** Dataset extract follows **

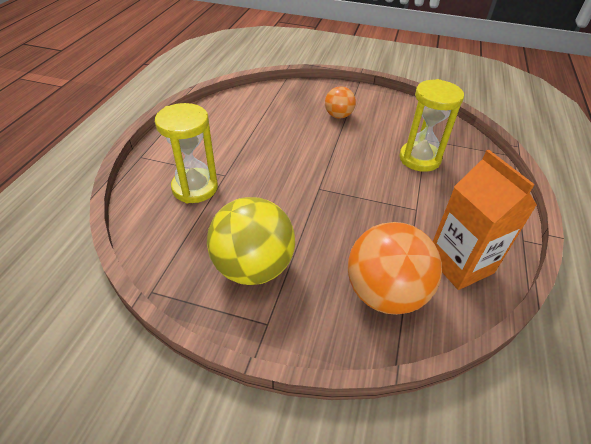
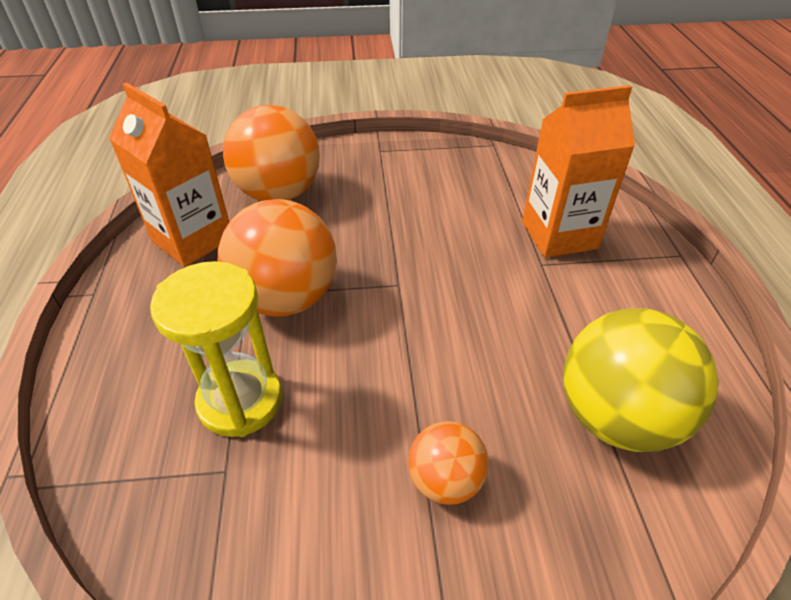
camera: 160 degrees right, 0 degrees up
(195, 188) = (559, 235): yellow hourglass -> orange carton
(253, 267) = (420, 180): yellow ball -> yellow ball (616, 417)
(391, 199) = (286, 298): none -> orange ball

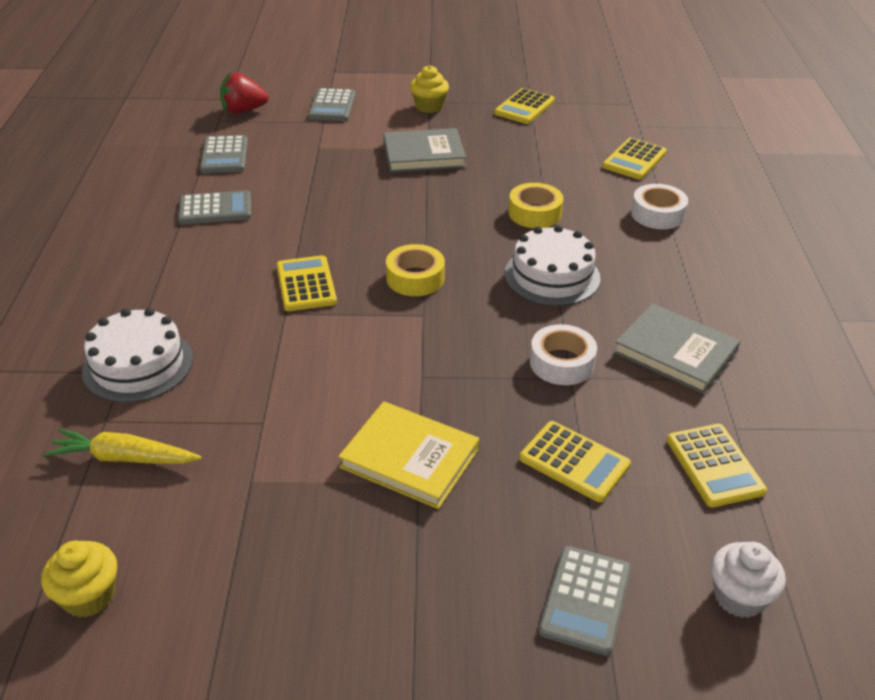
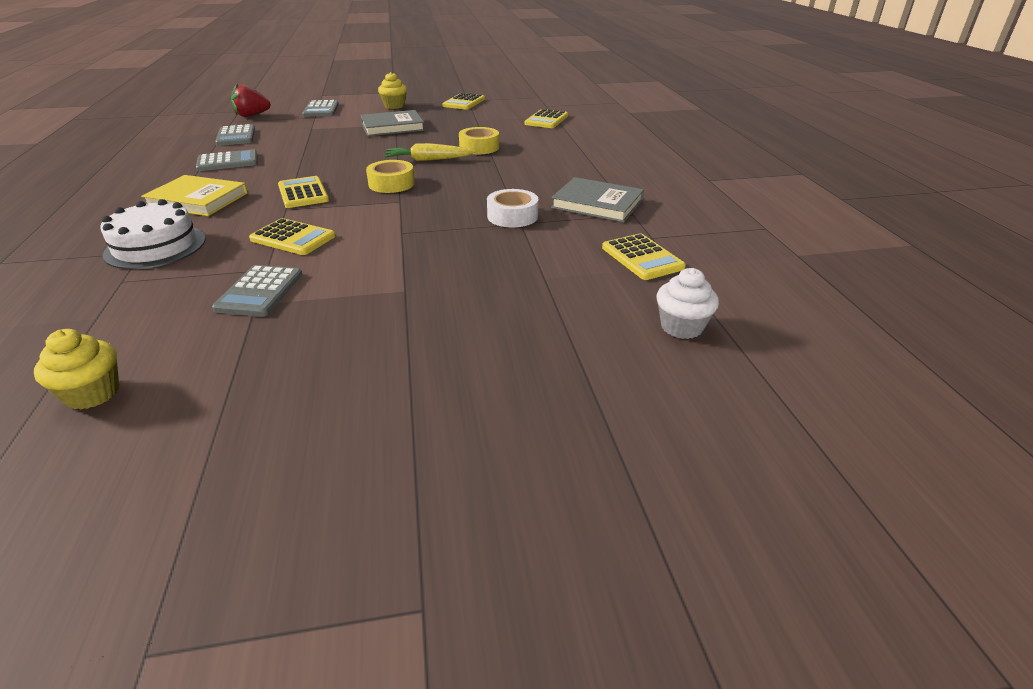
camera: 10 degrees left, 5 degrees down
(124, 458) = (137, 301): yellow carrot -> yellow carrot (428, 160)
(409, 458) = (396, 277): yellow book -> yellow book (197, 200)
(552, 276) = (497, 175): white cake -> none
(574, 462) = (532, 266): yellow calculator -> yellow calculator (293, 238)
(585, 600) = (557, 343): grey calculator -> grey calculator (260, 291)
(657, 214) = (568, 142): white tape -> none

** End of Dataset extract **
** Dataset extract follows **

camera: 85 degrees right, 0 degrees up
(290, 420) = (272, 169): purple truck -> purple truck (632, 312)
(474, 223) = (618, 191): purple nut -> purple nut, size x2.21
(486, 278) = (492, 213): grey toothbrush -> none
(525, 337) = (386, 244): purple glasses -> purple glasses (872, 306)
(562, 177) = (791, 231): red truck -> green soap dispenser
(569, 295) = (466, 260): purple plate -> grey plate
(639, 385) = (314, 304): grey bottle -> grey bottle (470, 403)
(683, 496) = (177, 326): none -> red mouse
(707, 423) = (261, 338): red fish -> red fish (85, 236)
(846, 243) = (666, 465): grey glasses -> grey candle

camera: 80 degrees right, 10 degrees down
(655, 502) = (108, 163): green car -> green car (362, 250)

** End of Dataset extract **

Activity:
Which lines hold the word "glasses"? Copy each of them from the records.

Exercise solution:
(525, 337) = (386, 244): purple glasses -> purple glasses (872, 306)
(846, 243) = (666, 465): grey glasses -> grey candle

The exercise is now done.